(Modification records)
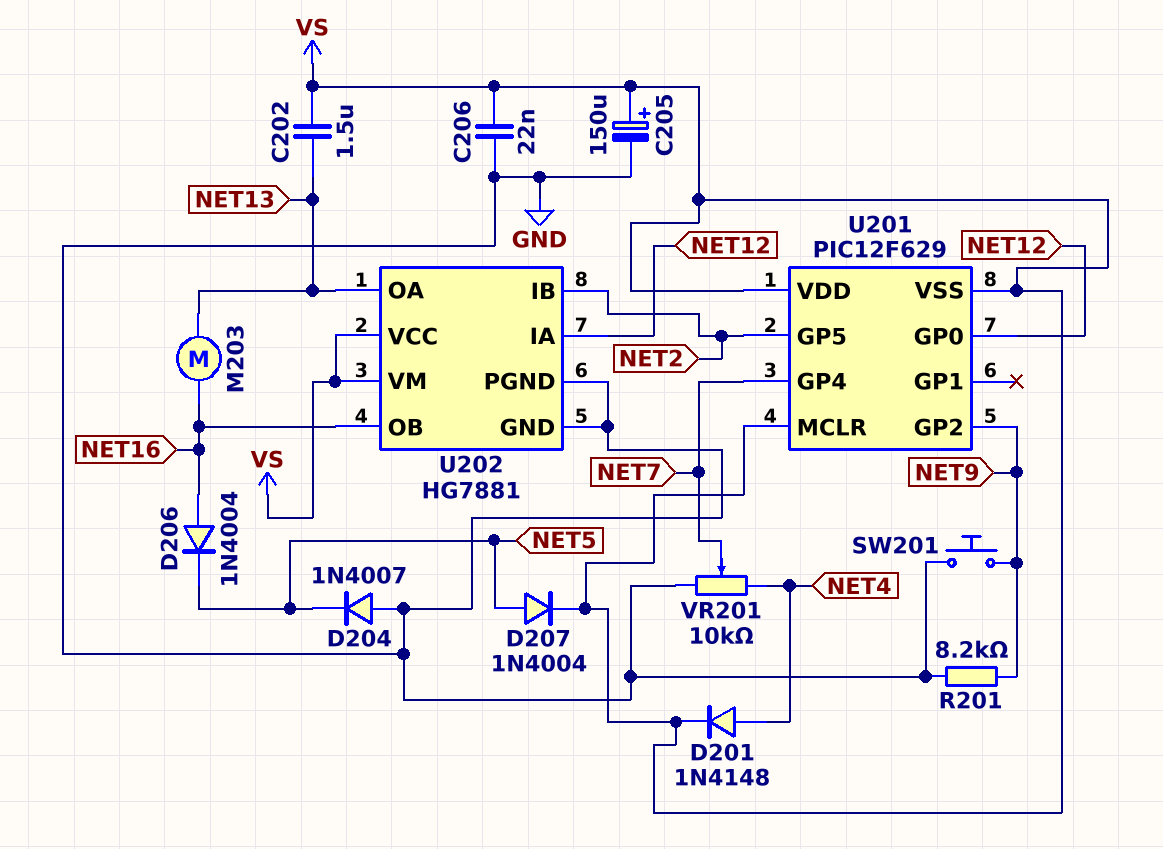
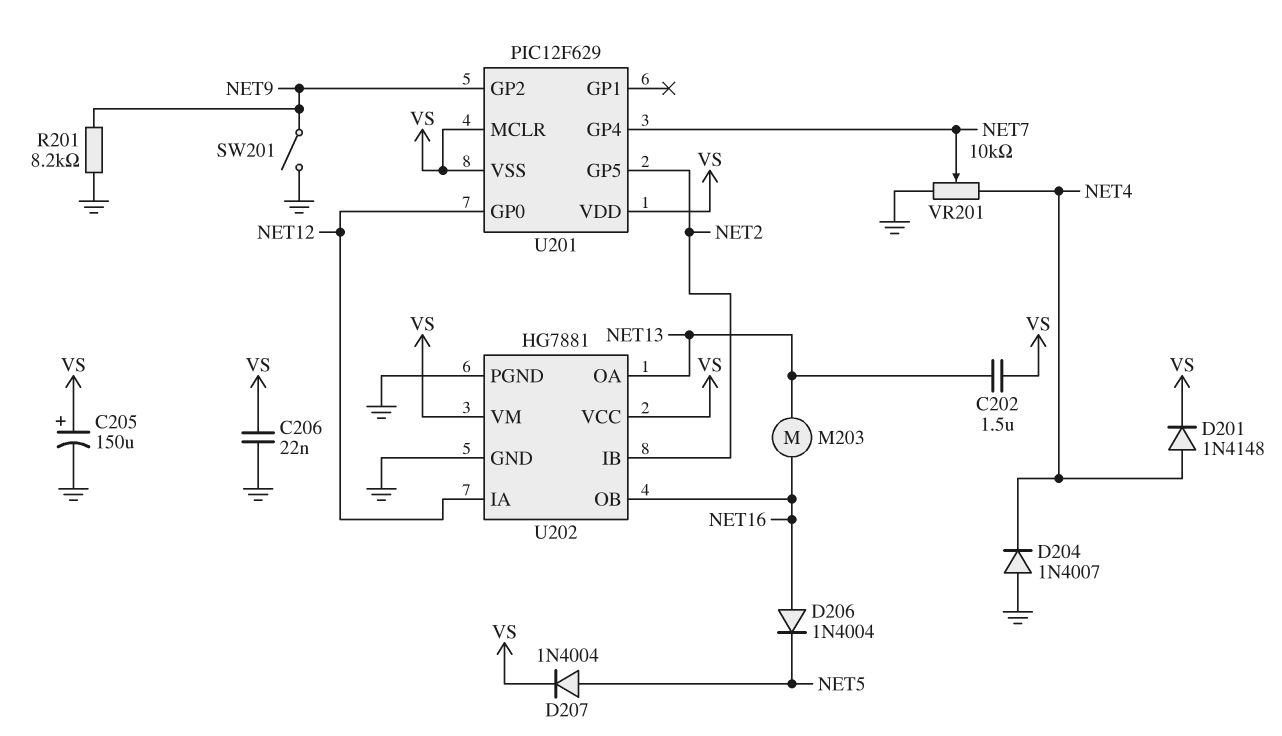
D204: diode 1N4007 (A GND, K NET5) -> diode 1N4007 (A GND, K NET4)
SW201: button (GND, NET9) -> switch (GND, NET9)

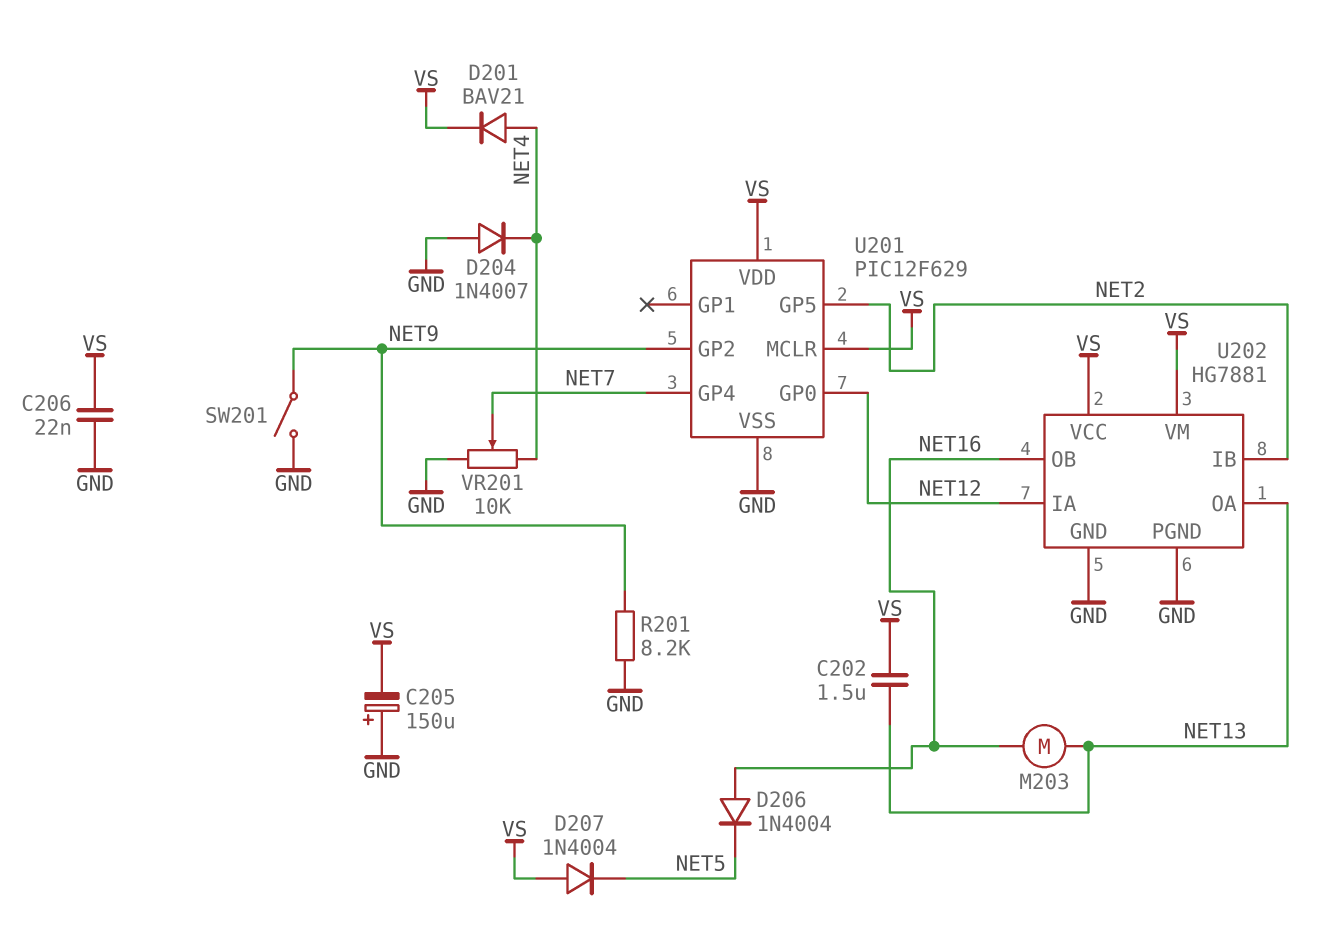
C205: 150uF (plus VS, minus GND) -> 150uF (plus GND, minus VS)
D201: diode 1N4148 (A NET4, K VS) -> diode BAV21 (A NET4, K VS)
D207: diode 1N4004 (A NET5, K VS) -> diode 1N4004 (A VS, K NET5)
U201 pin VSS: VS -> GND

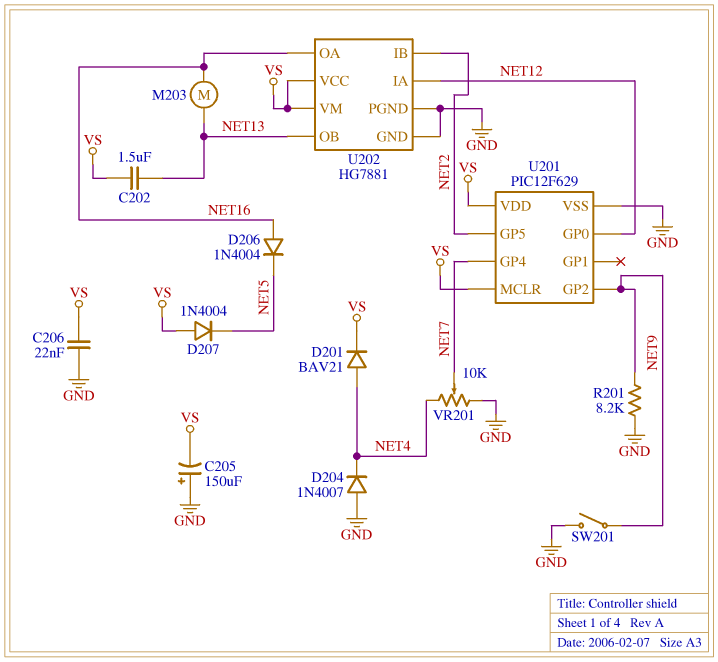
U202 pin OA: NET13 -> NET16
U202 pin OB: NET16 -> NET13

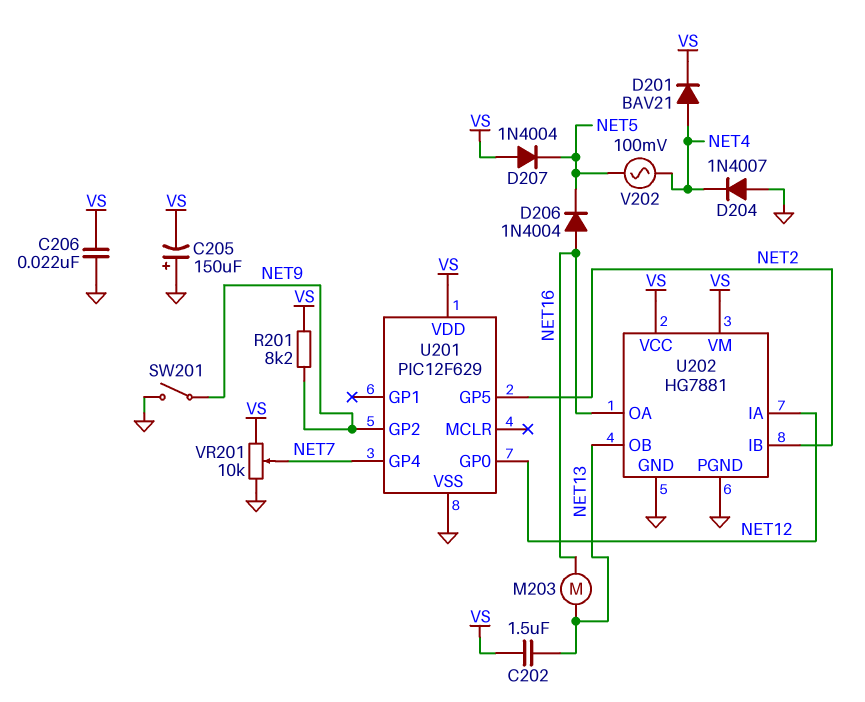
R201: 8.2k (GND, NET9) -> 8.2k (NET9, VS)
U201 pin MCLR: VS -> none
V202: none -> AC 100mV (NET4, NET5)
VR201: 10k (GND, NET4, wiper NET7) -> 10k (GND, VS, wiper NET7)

DESCRIPTION OF THE TASK: Give again, please, precisely the lines that begin the records and run through the line with "V202: none -> AC 100mV (NET4, NET5)" in it, keeping both end lines and dropping any pictures.

ANSWER AREA:
D204: diode 1N4007 (A GND, K NET5) -> diode 1N4007 (A GND, K NET4)
SW201: button (GND, NET9) -> switch (GND, NET9)

C205: 150uF (plus VS, minus GND) -> 150uF (plus GND, minus VS)
D201: diode 1N4148 (A NET4, K VS) -> diode BAV21 (A NET4, K VS)
D207: diode 1N4004 (A NET5, K VS) -> diode 1N4004 (A VS, K NET5)
U201 pin VSS: VS -> GND

U202 pin OA: NET13 -> NET16
U202 pin OB: NET16 -> NET13

R201: 8.2k (GND, NET9) -> 8.2k (NET9, VS)
U201 pin MCLR: VS -> none
V202: none -> AC 100mV (NET4, NET5)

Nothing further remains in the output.